[DATA EXCERPTS Boundary: Start]

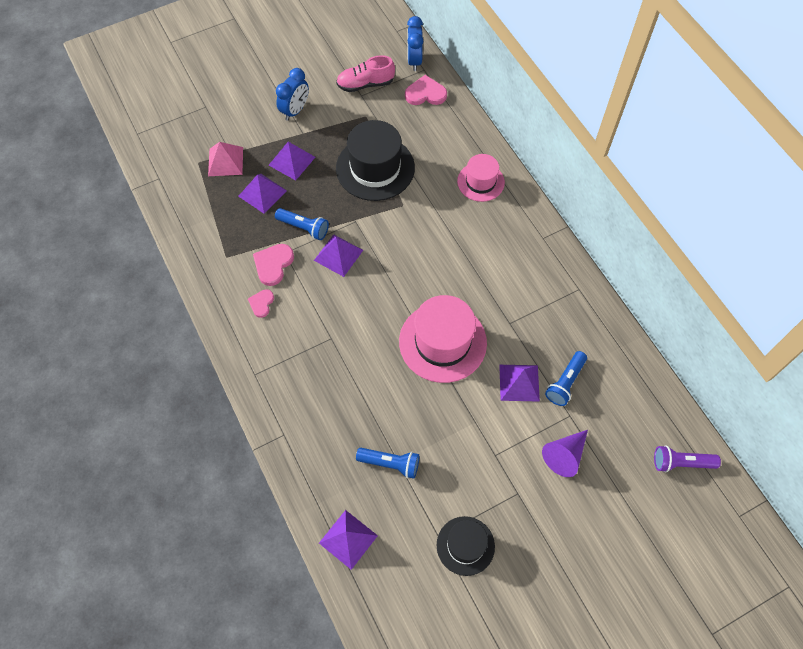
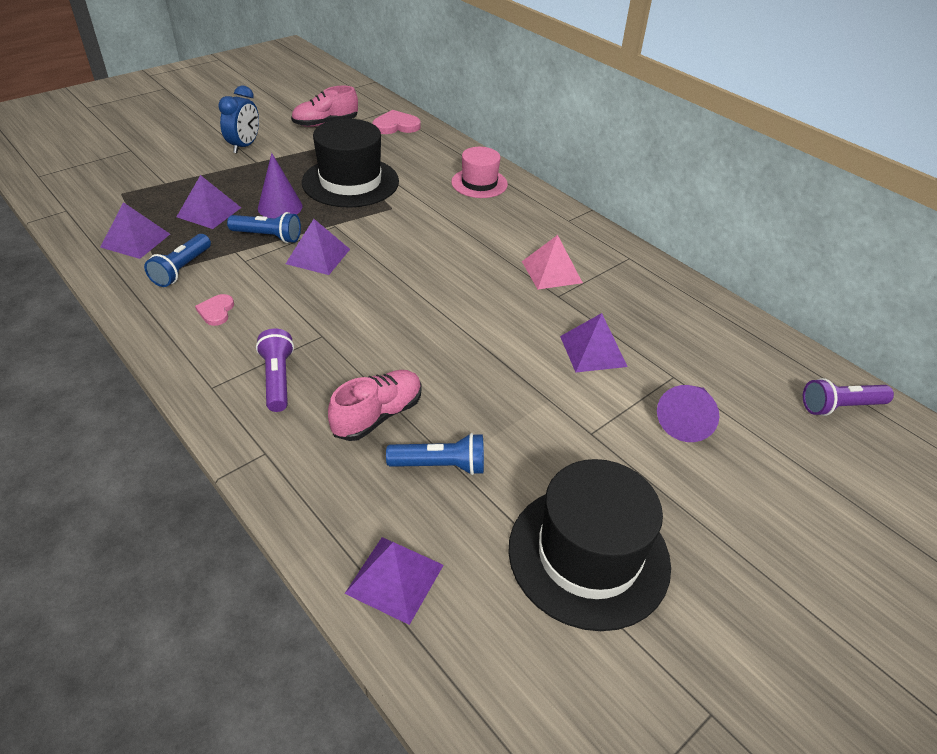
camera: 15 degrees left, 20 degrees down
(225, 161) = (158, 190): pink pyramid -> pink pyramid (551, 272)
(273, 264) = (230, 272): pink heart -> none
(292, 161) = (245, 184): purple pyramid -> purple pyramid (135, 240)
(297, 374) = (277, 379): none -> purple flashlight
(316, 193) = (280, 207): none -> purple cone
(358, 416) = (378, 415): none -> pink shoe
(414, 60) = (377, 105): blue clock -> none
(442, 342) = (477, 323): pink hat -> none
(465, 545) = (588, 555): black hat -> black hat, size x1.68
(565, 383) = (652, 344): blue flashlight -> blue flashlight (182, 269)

[DATA EXCERPTS Boundary: End]
[DATA EXCERPTS Boundary: Start]

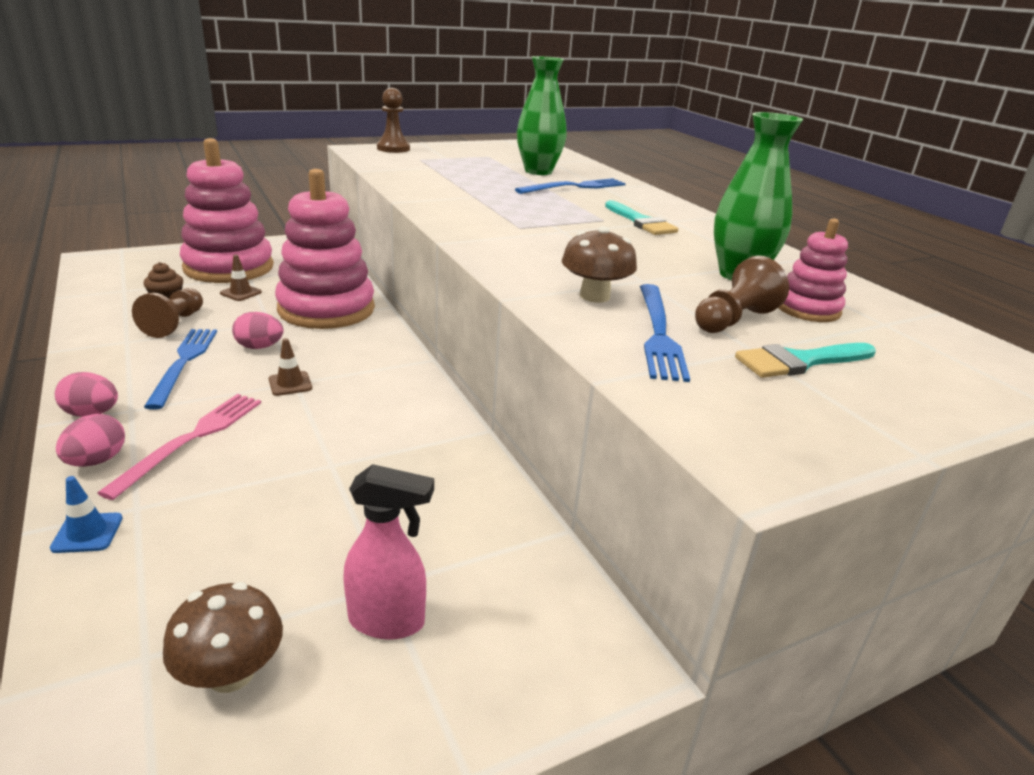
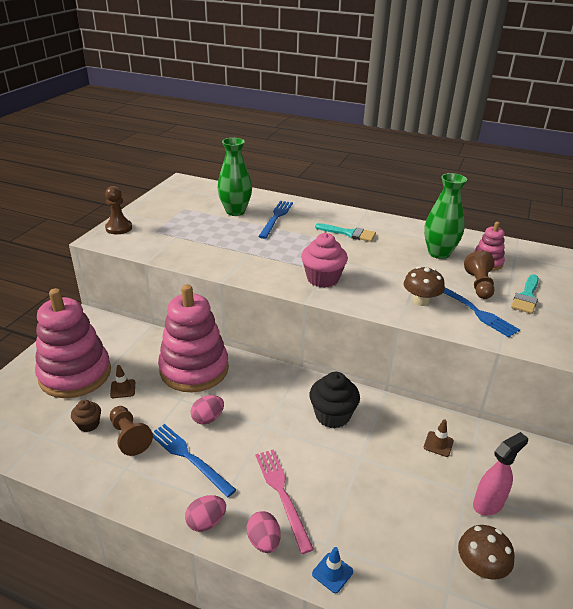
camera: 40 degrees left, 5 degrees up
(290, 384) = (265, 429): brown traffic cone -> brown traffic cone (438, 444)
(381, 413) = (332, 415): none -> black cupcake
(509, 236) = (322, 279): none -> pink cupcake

[DATA EXCERPTS Boundary: End]

Which lines above run from the one containing "camera: 40 degrees left, 5 degrees up" to the one containing "(509, 236) = (322, 279): none -> pink cupcake"? Give them again exactly, both ends included.

EXERCISE RESPONSE:
camera: 40 degrees left, 5 degrees up
(290, 384) = (265, 429): brown traffic cone -> brown traffic cone (438, 444)
(381, 413) = (332, 415): none -> black cupcake
(509, 236) = (322, 279): none -> pink cupcake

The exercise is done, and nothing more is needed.